(Colored object listings)
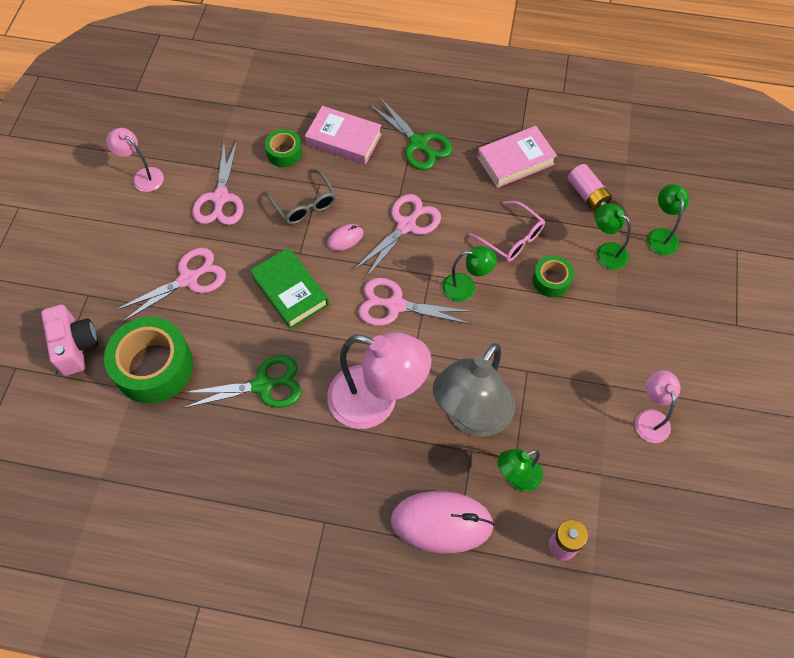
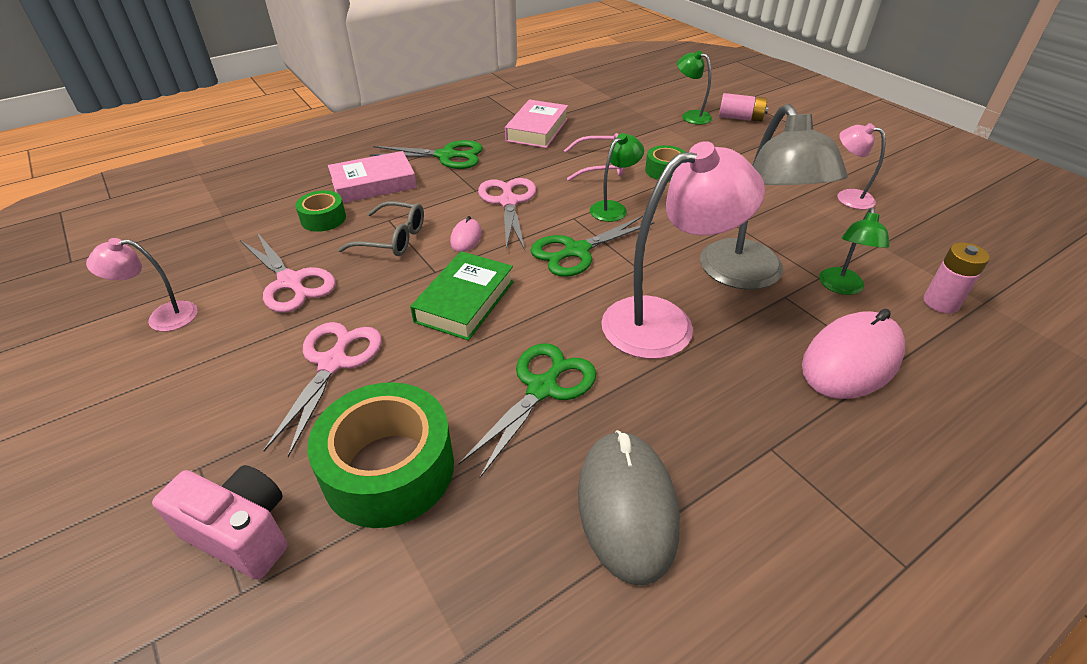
camera: 45 degrees left, 20 degrees down
(224, 482) = (627, 507): none -> grey mouse
(290, 291) = (465, 301): green book -> green book turned 75 degrees counterclockwise
(395, 305) = (576, 251): pink scissors -> green scissors
(587, 195) = (613, 121): pink battery -> pink battery (740, 118)
(606, 252) = (673, 139): green lamp -> none

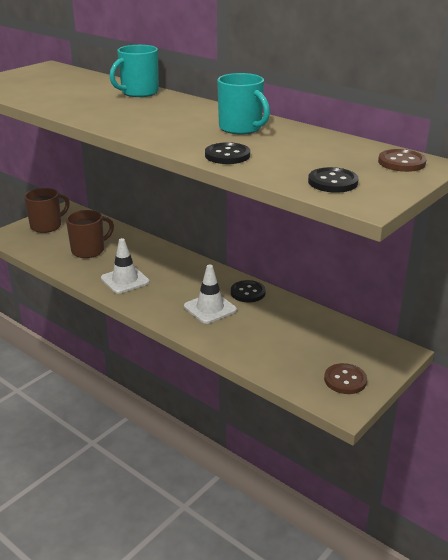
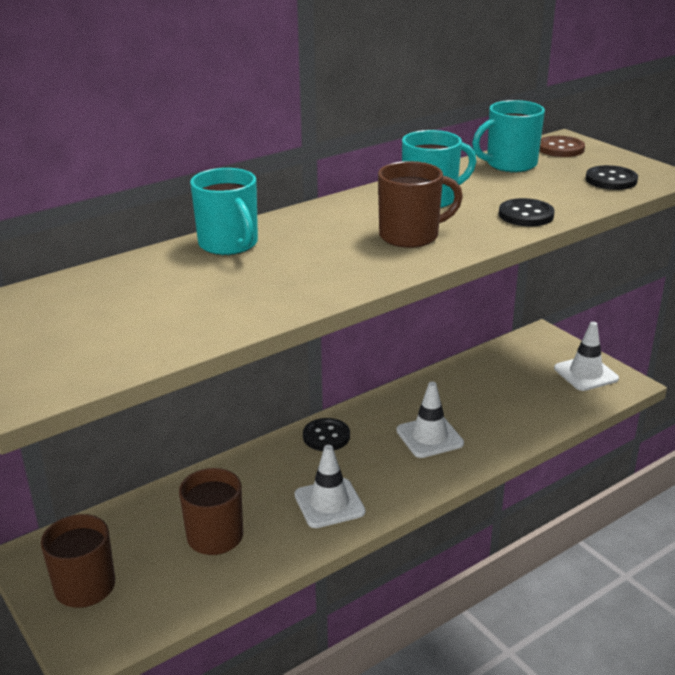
camera: 75 degrees left, 0 degrees up
(170, 127) = (411, 236): none -> brown mug
(247, 293) = (401, 403): black button -> black button (326, 436)
(338, 147) = (509, 164): none -> turquoise mug
(345, 380) = (585, 373): brown button -> white traffic cone

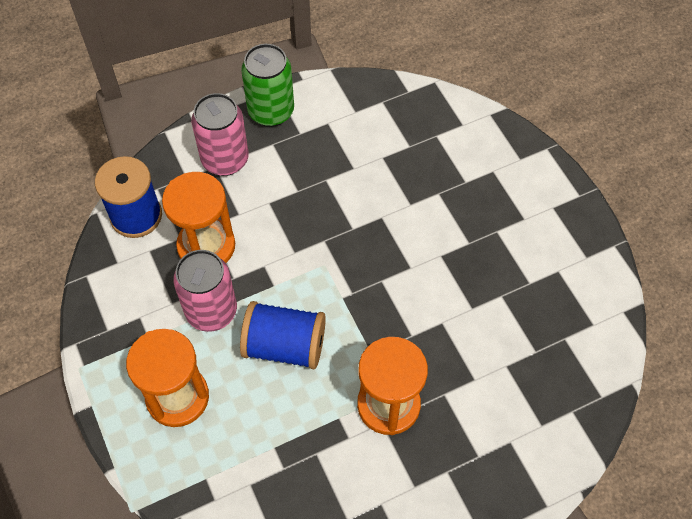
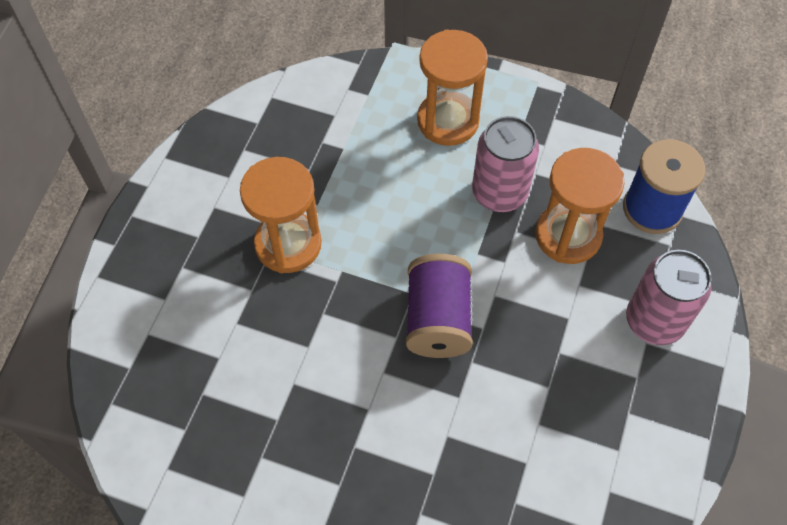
camera: 135 degrees right, 0 degrees up
(271, 111) = (682, 410): green can -> none
(285, 346) = (414, 217): blue spool -> none
(345, 268) = (438, 320): none -> purple spool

WHAT TO WORK ON >> In the records above, find the line containing "(345, 380) = (585, 373): brown". Reproduce it and every line after it through the last line, omitting pictures.

EXERCISE RESULT >>
(345, 380) = (585, 373): brown button -> white traffic cone

camera: 135 degrees right, 0 degrees up
(271, 111) = (682, 410): green can -> none
(285, 346) = (414, 217): blue spool -> none
(345, 268) = (438, 320): none -> purple spool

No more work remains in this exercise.